Copy out exactly, from the entries that follow, the line holding "camera: 15 degrees right, 5 degrees up", the line holding "(283, 92) = (199, 470): black", and all lines between them, but no pictures.

[Opening EXERCISE DATA section]

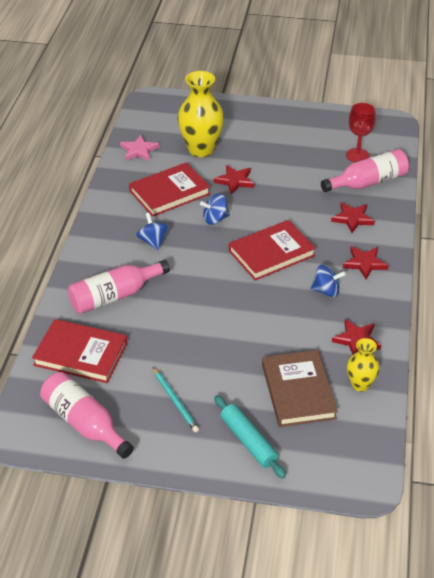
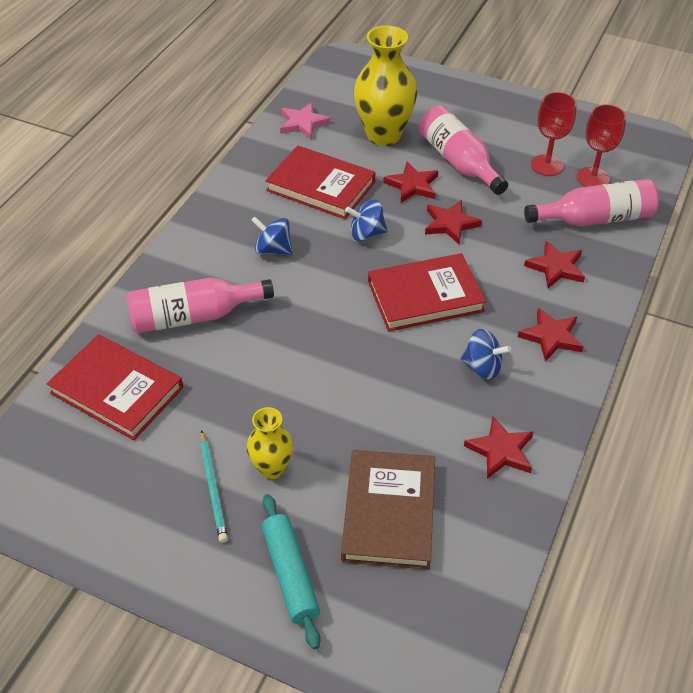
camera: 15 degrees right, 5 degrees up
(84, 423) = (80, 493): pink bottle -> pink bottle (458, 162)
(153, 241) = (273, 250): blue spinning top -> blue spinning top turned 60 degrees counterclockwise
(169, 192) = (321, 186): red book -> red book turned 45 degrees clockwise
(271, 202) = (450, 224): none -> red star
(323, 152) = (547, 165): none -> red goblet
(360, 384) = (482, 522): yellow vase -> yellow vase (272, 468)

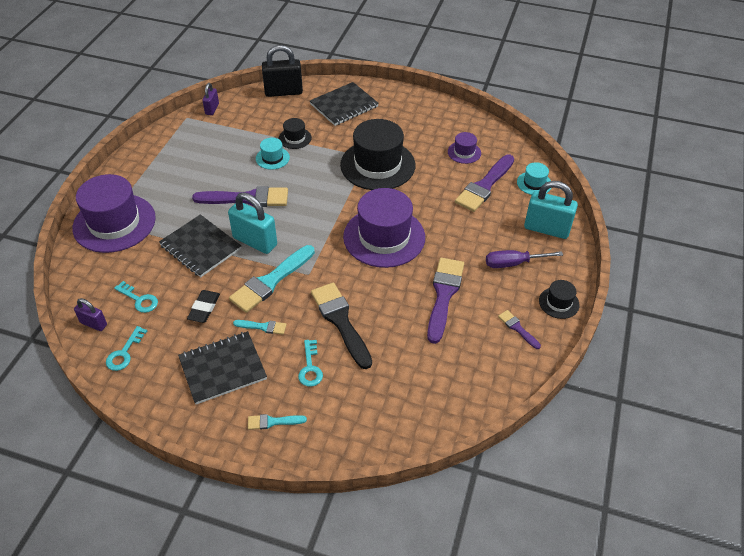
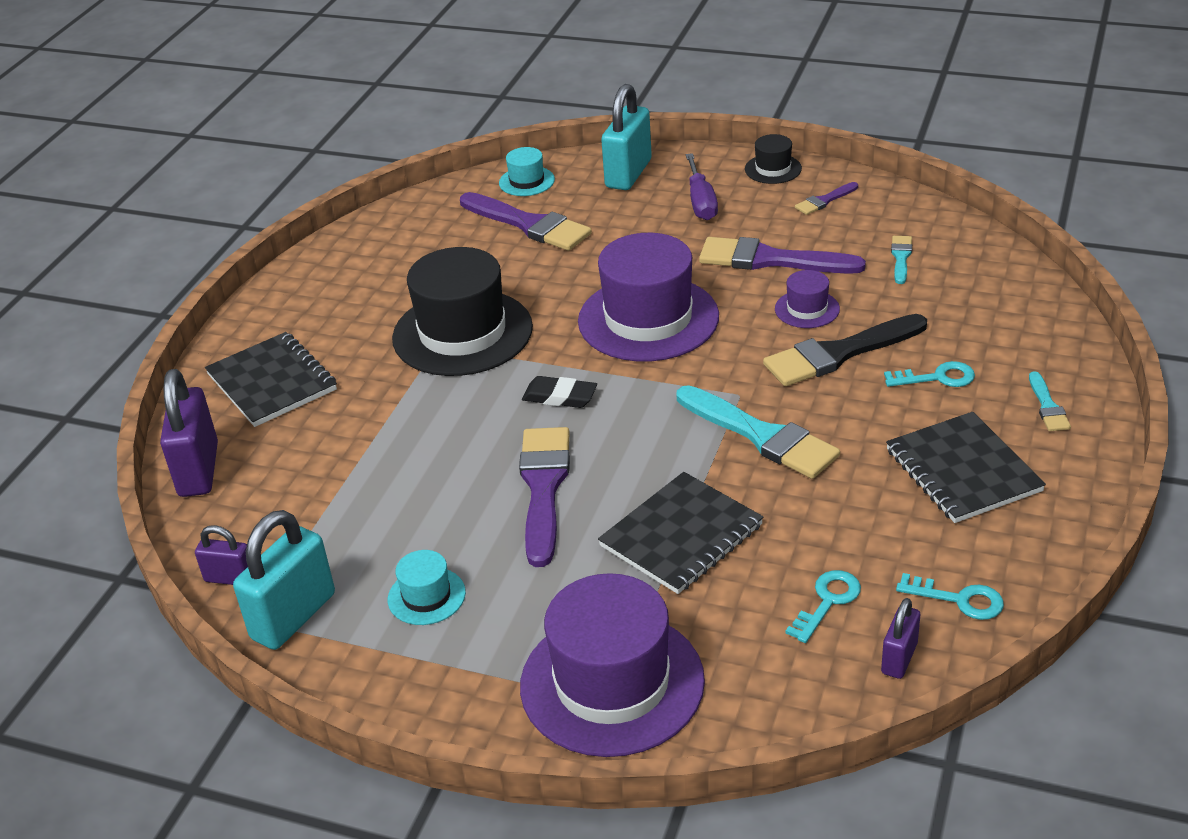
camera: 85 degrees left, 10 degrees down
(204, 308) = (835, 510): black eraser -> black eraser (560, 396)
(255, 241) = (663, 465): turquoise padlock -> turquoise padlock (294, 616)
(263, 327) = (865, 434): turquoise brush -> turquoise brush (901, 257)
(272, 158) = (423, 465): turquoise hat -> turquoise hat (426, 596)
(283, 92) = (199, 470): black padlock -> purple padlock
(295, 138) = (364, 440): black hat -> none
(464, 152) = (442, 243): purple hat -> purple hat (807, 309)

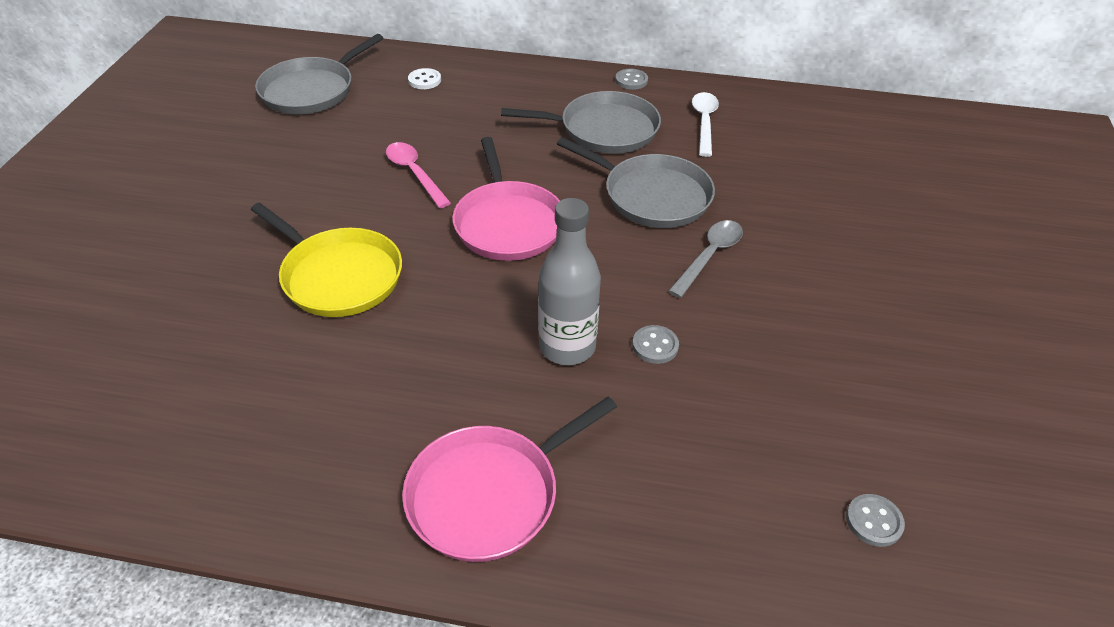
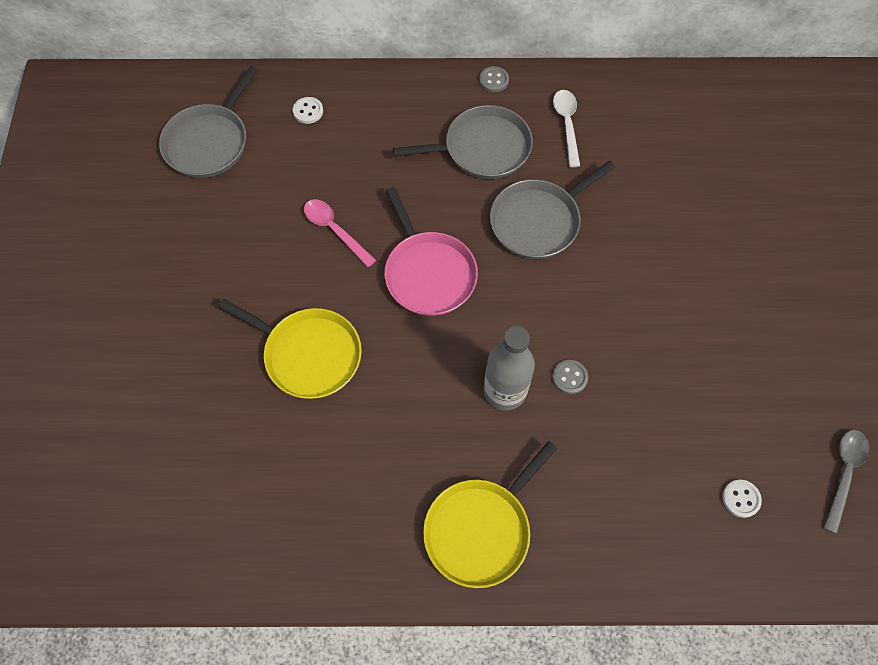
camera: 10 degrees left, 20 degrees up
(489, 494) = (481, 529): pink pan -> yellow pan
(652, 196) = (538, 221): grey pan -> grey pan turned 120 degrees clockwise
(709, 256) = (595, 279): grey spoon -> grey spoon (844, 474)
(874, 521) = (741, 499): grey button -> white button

[Closing EXERCISE DATA section]
[Opening EXERCISE DATA section]

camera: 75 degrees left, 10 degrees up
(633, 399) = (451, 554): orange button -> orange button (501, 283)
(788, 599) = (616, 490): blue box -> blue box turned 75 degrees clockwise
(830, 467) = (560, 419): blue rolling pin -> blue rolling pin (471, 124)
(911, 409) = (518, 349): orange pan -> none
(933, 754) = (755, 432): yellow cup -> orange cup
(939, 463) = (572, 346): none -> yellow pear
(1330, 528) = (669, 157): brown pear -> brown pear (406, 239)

[Closing EXERCISE DATA section]

SOLVED PROBLEM
camera: 15 degrees right, 5 degrees up
(84, 423) = (80, 493): pink bottle -> pink bottle (458, 162)
(153, 241) = (273, 250): blue spinning top -> blue spinning top turned 60 degrees counterclockwise
(169, 192) = (321, 186): red book -> red book turned 45 degrees clockwise
(271, 202) = (450, 224): none -> red star
(323, 152) = (547, 165): none -> red goblet
(360, 384) = (482, 522): yellow vase -> yellow vase (272, 468)

camera: 85 degrees left, 10 degrees down
(204, 308) = (835, 510): black eraser -> black eraser (560, 396)
(255, 241) = (663, 465): turquoise padlock -> turquoise padlock (294, 616)
(263, 327) = (865, 434): turquoise brush -> turquoise brush (901, 257)
(272, 158) = (423, 465): turquoise hat -> turquoise hat (426, 596)
(283, 92) = (199, 470): black padlock -> purple padlock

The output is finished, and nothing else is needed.